◆ **ASSIGNMENT**: From the records below, set down exactly the lines starting with the line that contains "(yellow) <547, 117>" and going on through the line that contains "<276, 310> x2.30". Nothing else is wanted.

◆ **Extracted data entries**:
== == ==

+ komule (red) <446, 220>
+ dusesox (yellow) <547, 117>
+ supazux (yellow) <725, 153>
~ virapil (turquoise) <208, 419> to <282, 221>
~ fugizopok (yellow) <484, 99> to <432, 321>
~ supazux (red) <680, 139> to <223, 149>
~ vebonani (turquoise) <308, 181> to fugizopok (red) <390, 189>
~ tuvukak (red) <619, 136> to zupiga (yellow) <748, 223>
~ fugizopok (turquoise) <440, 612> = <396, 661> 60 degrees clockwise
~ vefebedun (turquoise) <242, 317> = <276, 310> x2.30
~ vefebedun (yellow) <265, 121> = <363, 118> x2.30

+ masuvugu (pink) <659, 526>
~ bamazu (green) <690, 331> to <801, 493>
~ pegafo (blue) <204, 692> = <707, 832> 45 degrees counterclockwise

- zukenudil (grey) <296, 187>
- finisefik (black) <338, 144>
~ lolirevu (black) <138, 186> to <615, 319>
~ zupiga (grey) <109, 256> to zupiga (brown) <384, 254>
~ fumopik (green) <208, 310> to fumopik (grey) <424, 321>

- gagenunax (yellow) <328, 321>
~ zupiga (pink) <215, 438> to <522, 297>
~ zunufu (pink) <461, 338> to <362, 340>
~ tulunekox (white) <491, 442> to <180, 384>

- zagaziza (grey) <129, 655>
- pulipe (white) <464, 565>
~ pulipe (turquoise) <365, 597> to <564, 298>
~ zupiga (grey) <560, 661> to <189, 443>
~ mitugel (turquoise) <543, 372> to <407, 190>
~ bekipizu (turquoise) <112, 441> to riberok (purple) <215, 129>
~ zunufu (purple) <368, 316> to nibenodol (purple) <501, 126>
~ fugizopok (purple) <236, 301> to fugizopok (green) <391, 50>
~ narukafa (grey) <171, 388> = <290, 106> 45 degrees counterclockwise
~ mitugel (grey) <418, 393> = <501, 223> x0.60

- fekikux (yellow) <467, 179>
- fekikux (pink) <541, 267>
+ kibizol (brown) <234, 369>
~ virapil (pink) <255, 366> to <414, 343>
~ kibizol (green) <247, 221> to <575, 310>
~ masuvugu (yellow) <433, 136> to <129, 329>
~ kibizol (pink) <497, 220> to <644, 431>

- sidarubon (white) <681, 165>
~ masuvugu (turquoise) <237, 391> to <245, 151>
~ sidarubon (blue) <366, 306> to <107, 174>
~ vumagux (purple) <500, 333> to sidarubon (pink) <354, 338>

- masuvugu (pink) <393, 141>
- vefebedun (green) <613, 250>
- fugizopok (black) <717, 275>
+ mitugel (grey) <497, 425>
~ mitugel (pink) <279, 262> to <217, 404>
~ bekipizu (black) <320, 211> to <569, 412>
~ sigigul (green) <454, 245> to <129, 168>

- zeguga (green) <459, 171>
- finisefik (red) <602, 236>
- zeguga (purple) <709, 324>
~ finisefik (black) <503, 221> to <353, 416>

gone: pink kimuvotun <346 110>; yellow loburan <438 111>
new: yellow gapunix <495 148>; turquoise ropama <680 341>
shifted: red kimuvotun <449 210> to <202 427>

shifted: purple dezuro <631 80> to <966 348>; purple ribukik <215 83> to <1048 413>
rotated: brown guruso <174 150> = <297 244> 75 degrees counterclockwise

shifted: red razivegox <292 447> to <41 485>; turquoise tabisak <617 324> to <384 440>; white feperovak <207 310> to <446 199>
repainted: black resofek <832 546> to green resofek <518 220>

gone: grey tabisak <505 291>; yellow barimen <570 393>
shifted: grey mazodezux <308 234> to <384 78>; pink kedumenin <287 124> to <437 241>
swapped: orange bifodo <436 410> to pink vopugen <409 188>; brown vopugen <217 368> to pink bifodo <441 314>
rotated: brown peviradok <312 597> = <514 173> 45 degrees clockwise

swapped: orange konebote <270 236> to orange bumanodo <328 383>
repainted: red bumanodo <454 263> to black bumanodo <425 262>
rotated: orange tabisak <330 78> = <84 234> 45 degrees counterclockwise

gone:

== == ==

◆ **ANSWER TO THE PROBLEM**:
+ dusesox (yellow) <547, 117>
+ supazux (yellow) <725, 153>
~ virapil (turquoise) <208, 419> to <282, 221>
~ fugizopok (yellow) <484, 99> to <432, 321>
~ supazux (red) <680, 139> to <223, 149>
~ vebonani (turquoise) <308, 181> to fugizopok (red) <390, 189>
~ tuvukak (red) <619, 136> to zupiga (yellow) <748, 223>
~ fugizopok (turquoise) <440, 612> = <396, 661> 60 degrees clockwise
~ vefebedun (turquoise) <242, 317> = <276, 310> x2.30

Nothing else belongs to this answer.